- [Work required]: The answer must consist of every line below that holds the word "ruler".

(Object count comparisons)
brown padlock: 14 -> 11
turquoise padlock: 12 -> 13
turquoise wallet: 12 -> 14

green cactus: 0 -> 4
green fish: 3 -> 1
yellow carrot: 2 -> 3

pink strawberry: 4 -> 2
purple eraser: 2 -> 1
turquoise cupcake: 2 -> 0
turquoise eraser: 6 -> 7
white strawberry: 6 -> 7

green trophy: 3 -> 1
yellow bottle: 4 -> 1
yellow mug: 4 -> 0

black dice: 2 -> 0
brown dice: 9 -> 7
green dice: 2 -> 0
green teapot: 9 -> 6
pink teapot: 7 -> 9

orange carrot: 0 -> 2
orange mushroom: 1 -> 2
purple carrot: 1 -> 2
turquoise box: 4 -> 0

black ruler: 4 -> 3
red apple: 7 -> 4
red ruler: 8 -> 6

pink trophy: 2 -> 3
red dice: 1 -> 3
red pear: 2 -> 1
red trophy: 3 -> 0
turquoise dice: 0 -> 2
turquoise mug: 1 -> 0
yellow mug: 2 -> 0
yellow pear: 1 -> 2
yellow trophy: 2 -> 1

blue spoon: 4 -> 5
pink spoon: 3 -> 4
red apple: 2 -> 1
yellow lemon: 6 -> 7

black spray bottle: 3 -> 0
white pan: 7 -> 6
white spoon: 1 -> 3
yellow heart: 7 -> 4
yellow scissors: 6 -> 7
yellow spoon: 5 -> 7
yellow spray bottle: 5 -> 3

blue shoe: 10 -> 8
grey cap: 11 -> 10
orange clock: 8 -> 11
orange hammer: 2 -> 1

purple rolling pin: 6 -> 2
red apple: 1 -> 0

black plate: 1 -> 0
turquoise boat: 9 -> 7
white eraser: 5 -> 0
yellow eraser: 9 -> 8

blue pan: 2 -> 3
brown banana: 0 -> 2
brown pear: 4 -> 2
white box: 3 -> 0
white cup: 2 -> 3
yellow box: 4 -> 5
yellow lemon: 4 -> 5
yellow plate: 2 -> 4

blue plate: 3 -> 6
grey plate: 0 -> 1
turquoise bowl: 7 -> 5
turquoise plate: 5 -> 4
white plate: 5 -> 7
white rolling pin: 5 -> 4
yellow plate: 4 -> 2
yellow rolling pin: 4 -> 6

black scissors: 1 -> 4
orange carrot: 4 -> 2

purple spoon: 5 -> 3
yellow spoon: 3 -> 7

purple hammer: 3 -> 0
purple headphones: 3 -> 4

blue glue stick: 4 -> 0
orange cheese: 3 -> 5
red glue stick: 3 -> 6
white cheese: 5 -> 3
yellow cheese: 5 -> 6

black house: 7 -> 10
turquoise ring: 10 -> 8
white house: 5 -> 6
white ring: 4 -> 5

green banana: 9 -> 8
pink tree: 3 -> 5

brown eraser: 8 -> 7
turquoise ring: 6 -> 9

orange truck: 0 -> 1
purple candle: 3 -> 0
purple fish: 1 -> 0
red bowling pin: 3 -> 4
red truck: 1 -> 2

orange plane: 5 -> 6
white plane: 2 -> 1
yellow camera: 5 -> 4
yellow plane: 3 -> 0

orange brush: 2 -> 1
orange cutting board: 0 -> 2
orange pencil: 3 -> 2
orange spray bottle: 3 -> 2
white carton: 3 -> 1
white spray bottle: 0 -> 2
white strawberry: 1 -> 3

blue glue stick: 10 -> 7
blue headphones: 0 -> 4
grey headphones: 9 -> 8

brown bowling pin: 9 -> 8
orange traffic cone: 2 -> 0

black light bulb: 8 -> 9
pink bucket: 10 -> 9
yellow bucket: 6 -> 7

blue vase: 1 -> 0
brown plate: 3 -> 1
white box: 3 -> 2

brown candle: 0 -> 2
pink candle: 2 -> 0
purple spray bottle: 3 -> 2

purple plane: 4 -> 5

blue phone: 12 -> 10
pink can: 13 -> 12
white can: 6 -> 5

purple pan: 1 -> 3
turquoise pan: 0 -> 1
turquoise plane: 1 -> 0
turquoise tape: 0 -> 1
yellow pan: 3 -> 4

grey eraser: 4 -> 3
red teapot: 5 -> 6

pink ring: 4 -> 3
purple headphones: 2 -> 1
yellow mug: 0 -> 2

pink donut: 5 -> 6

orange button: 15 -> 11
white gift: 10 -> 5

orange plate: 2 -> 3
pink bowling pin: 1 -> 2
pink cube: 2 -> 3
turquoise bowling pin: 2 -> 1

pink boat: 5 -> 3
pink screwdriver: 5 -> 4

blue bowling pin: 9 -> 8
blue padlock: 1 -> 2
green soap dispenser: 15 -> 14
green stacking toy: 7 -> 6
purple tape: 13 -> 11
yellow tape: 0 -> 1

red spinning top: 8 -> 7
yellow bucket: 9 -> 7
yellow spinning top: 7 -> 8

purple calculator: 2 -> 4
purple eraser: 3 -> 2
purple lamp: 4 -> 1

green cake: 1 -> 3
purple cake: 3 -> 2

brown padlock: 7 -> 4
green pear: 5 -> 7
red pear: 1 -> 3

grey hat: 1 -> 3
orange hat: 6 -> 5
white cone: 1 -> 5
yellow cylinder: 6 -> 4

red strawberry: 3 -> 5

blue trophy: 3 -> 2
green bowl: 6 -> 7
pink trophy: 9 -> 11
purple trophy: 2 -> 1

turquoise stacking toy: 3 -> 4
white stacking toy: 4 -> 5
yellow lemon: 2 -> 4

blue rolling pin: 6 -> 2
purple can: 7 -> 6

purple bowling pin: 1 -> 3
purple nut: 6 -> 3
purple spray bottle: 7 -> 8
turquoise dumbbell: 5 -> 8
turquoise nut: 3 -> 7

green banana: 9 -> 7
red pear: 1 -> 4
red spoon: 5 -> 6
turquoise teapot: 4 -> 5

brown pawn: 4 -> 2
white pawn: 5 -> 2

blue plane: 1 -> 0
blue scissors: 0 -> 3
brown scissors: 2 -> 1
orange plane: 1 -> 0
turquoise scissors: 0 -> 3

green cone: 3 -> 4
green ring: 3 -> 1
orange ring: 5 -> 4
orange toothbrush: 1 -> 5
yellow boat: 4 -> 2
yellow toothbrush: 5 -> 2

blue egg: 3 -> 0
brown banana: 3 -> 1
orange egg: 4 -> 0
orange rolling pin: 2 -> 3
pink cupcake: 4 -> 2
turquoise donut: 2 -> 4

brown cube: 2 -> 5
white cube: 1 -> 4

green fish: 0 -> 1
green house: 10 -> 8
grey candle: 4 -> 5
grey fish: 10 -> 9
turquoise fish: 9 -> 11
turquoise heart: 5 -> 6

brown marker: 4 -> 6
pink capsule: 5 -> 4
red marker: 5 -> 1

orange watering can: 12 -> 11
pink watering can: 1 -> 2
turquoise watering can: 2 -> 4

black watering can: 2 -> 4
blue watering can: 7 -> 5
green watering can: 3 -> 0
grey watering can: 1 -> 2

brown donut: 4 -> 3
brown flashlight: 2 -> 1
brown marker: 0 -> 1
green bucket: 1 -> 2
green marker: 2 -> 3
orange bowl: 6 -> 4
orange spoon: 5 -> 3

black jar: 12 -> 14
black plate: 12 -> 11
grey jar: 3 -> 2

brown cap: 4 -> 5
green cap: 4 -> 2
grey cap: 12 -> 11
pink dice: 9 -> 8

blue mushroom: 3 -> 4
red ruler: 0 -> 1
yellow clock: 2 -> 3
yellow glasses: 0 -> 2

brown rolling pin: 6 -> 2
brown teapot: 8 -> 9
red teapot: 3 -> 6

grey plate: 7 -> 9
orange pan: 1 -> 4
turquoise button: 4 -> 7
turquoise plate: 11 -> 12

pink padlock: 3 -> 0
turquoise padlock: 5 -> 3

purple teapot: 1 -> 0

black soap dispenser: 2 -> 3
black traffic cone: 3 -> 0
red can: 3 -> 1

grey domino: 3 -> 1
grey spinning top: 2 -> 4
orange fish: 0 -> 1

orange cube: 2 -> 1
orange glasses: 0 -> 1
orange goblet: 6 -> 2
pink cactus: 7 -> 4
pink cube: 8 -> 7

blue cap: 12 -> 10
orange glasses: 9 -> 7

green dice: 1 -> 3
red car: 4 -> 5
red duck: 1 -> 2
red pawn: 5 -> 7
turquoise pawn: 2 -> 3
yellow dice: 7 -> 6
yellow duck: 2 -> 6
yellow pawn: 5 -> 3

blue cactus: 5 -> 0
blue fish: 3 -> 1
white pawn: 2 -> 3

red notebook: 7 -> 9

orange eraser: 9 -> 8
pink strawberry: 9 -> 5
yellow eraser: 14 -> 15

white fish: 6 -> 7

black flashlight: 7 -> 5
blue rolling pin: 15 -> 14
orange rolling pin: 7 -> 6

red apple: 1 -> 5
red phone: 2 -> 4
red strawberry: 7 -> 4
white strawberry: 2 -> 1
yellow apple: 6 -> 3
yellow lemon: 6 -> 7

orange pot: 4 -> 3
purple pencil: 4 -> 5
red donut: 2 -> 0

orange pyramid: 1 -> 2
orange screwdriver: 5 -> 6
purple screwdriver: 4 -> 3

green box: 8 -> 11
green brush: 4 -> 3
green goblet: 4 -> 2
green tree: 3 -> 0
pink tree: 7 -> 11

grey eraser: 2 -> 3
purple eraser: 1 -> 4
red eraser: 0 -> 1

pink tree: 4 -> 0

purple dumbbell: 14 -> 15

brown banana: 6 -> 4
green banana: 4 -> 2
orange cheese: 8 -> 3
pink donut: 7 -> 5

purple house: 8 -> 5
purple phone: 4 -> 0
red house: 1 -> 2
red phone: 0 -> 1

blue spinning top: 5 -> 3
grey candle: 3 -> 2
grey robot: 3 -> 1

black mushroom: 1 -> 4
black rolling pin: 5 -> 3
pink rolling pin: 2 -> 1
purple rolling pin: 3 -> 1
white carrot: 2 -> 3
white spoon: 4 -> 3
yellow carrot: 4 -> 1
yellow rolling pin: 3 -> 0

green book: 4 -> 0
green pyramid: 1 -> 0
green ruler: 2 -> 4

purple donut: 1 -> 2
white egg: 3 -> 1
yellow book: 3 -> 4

- [Task solution]:
black ruler: 4 -> 3
red ruler: 8 -> 6
red ruler: 0 -> 1
green ruler: 2 -> 4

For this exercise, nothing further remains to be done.